■ Record set:
━━━━━━━━━━

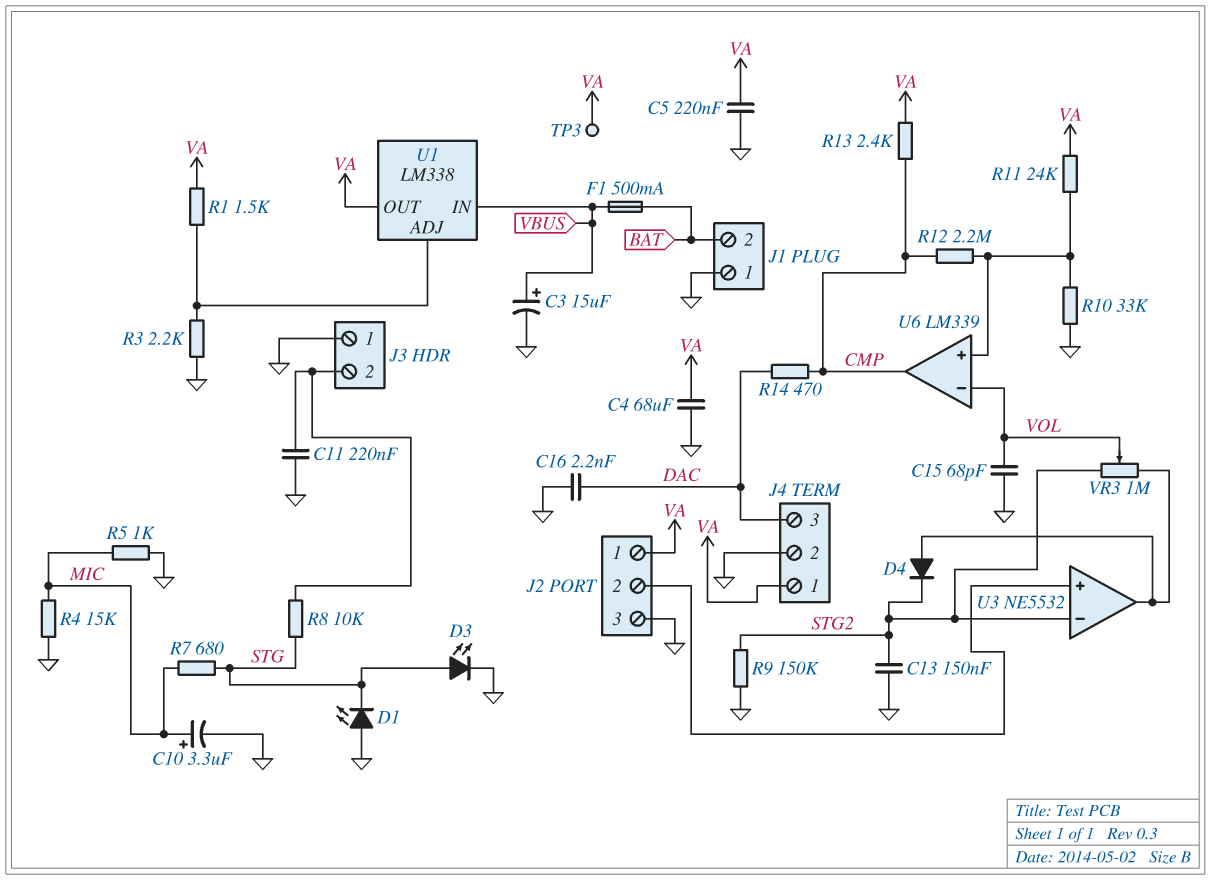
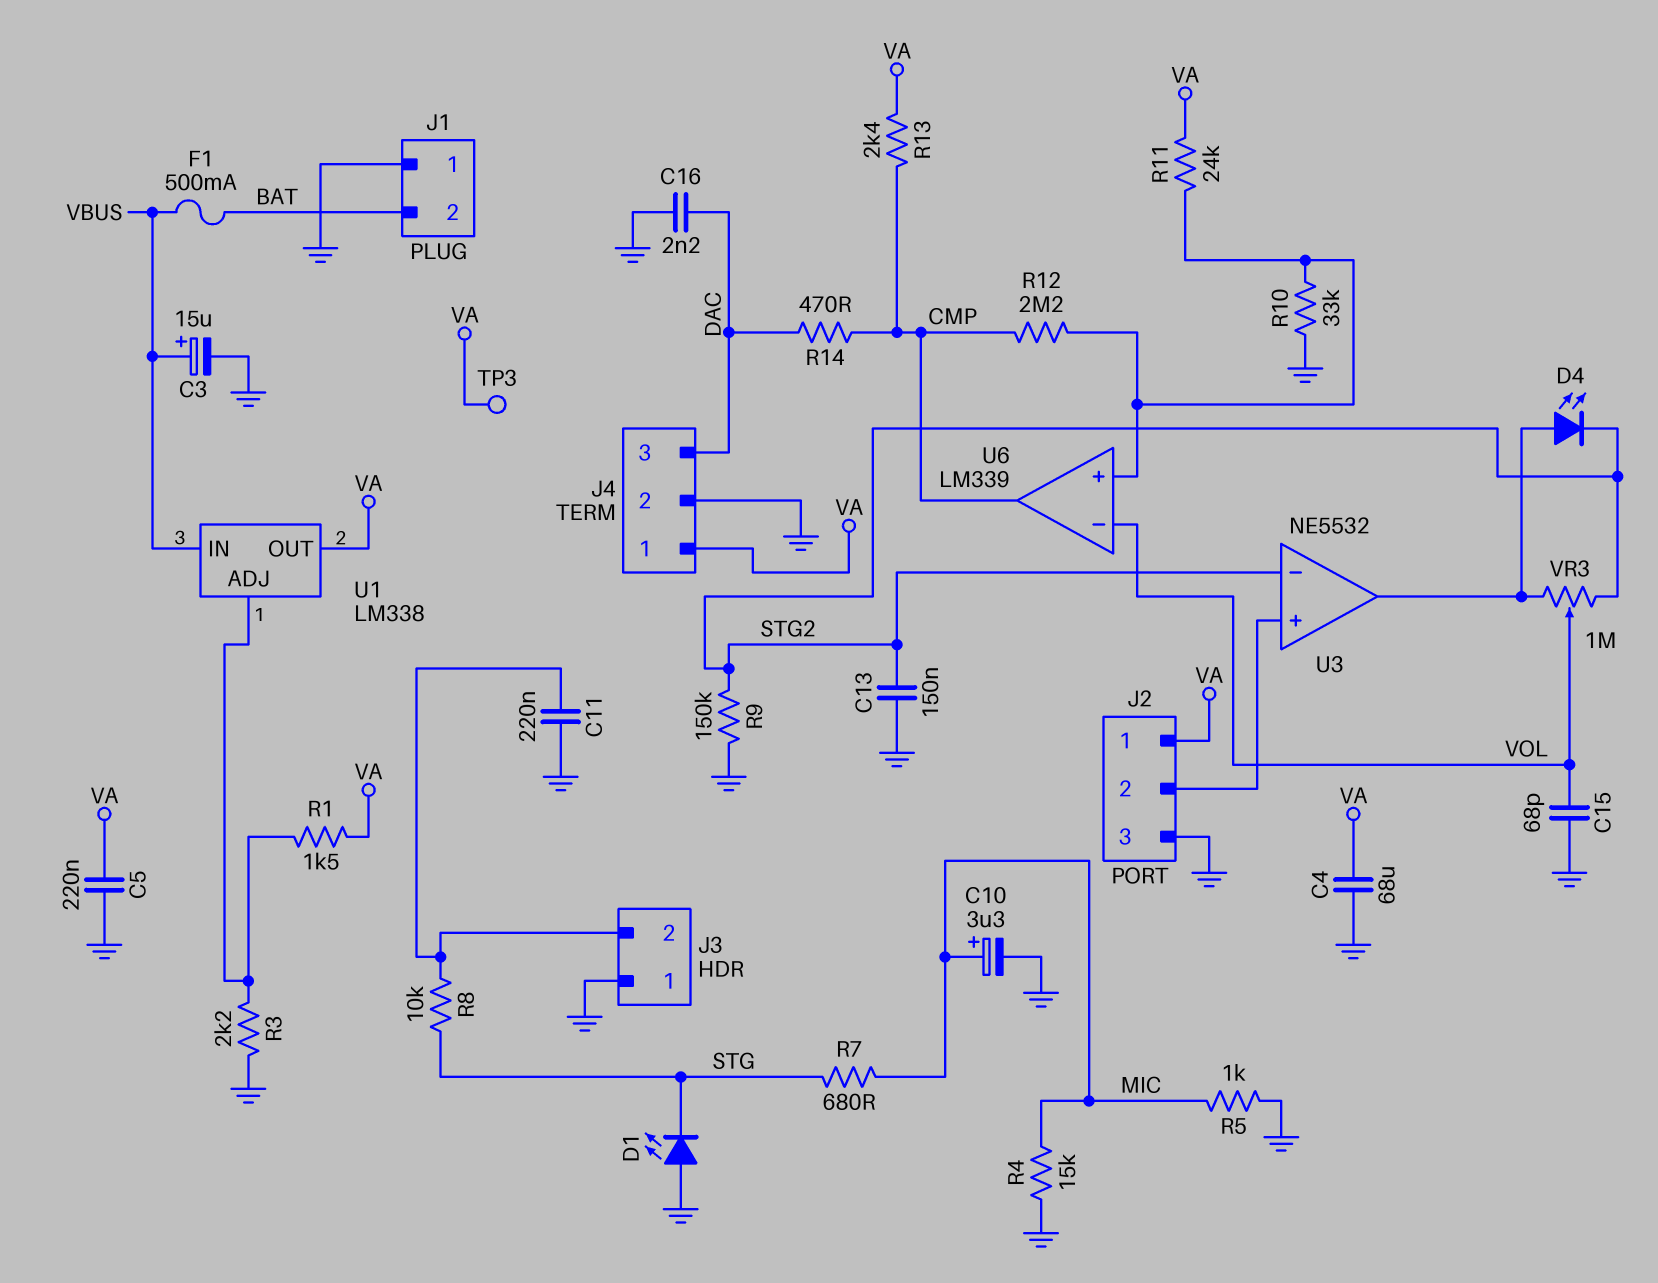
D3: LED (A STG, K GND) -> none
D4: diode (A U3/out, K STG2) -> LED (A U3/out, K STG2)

━━━━━━━━━━

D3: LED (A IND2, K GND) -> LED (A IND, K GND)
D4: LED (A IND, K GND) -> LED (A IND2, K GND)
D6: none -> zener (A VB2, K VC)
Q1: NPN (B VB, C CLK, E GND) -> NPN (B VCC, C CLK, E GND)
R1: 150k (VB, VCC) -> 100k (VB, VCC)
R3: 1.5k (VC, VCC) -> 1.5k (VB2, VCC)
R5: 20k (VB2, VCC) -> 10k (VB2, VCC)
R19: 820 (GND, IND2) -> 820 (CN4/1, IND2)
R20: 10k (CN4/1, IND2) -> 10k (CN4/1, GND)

━━━━━━━━━━

■ Exercise prompt: Show all lines in the entries above where the word "none" appears.

■ Exercise result:
D3: LED (A STG, K GND) -> none
D6: none -> zener (A VB2, K VC)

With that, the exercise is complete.